[[ Exercise materials open ]]

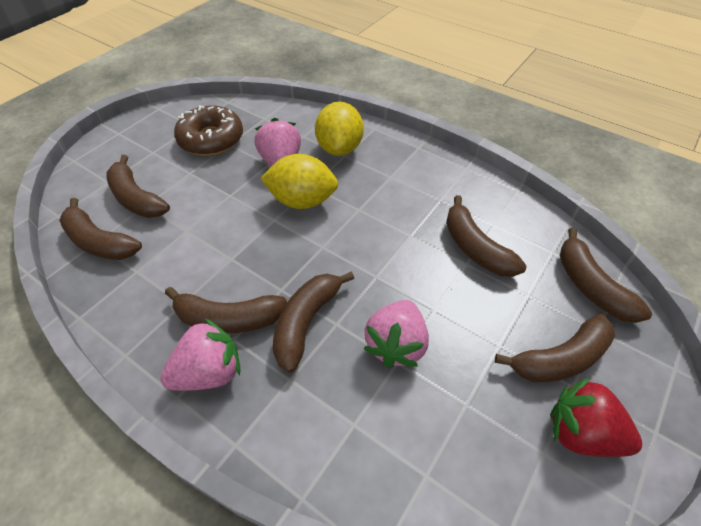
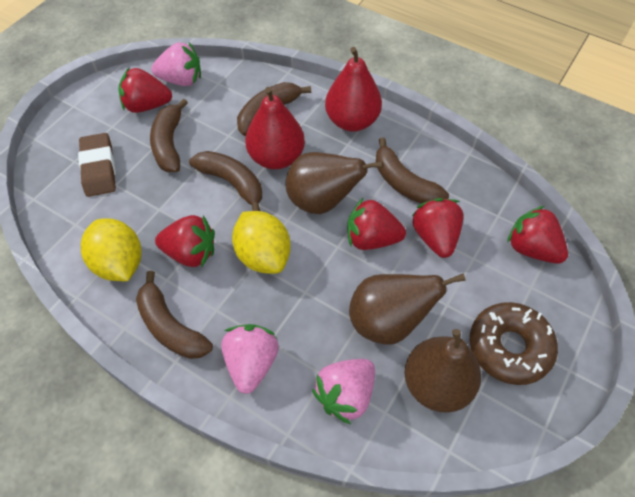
brown banana: 7 -> 5
brown eraser: 0 -> 1
brown pear: 0 -> 3
red pear: 0 -> 2
red strawberry: 1 -> 5

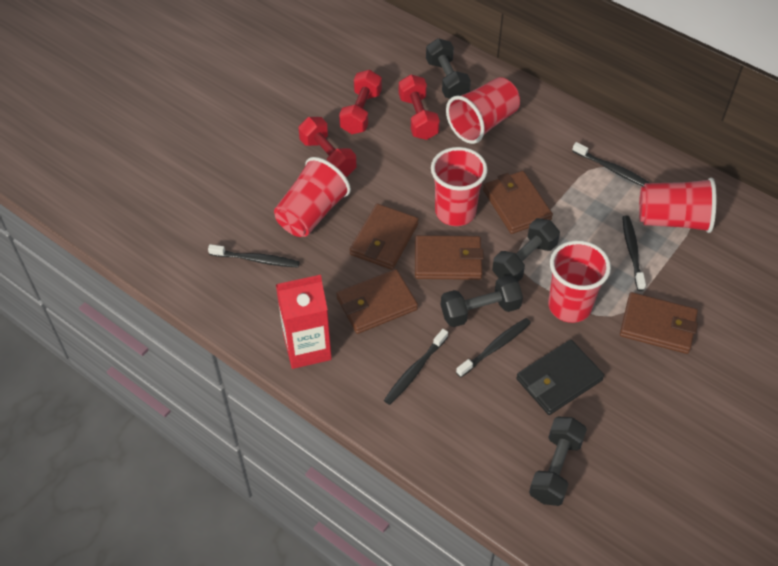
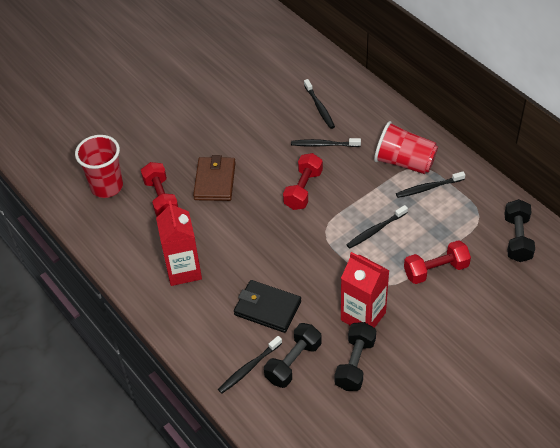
black dumbbell: 4 -> 3
brown wallet: 5 -> 1
red carton: 1 -> 2
red cup: 5 -> 2

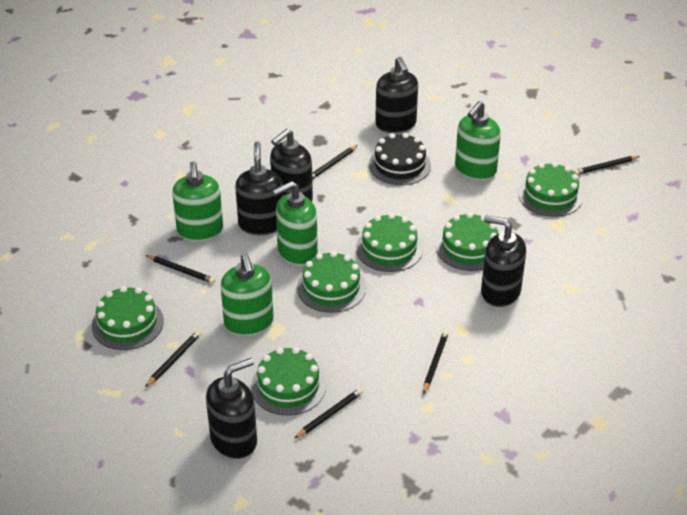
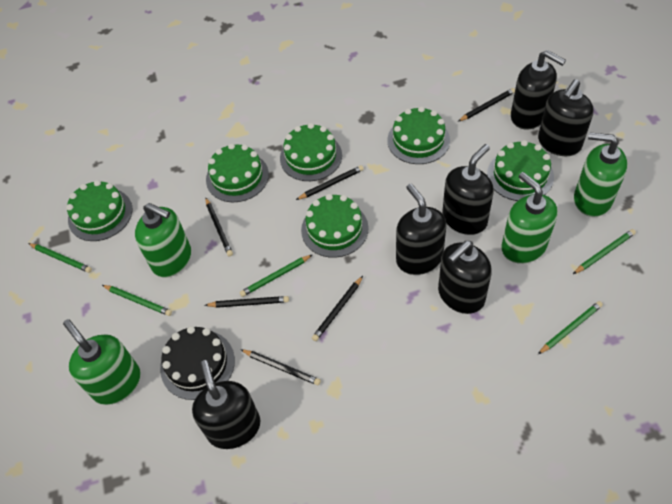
black soap dispenser: 5 -> 6
green pencil: 0 -> 5

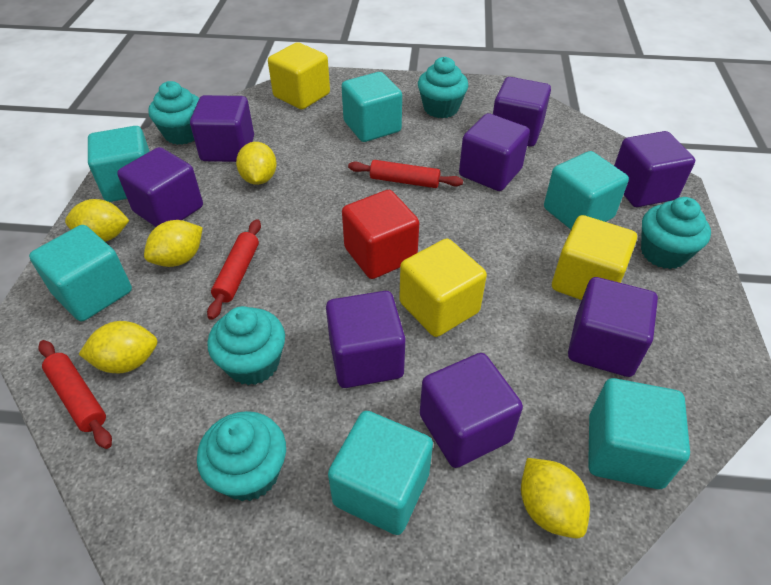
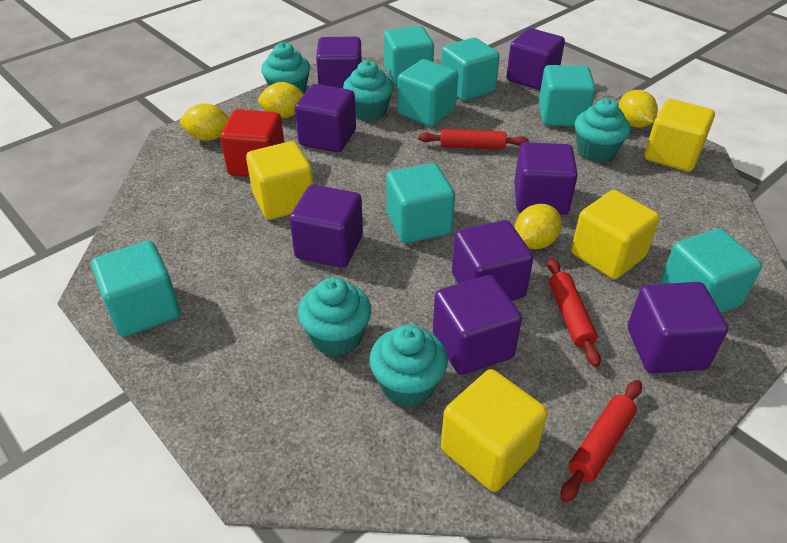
turquoise cube: 6 -> 7
yellow cube: 3 -> 4
yellow lemon: 5 -> 4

[[ Exercise materials closed ]]

▶ **The problem**: If any image appears in the entries, omit it and return the rest verbatim.

▶ **Reply to the task**:
brown banana: 7 -> 5
brown eraser: 0 -> 1
brown pear: 0 -> 3
red pear: 0 -> 2
red strawberry: 1 -> 5

black dumbbell: 4 -> 3
brown wallet: 5 -> 1
red carton: 1 -> 2
red cup: 5 -> 2

black soap dispenser: 5 -> 6
green pencil: 0 -> 5

turquoise cube: 6 -> 7
yellow cube: 3 -> 4
yellow lemon: 5 -> 4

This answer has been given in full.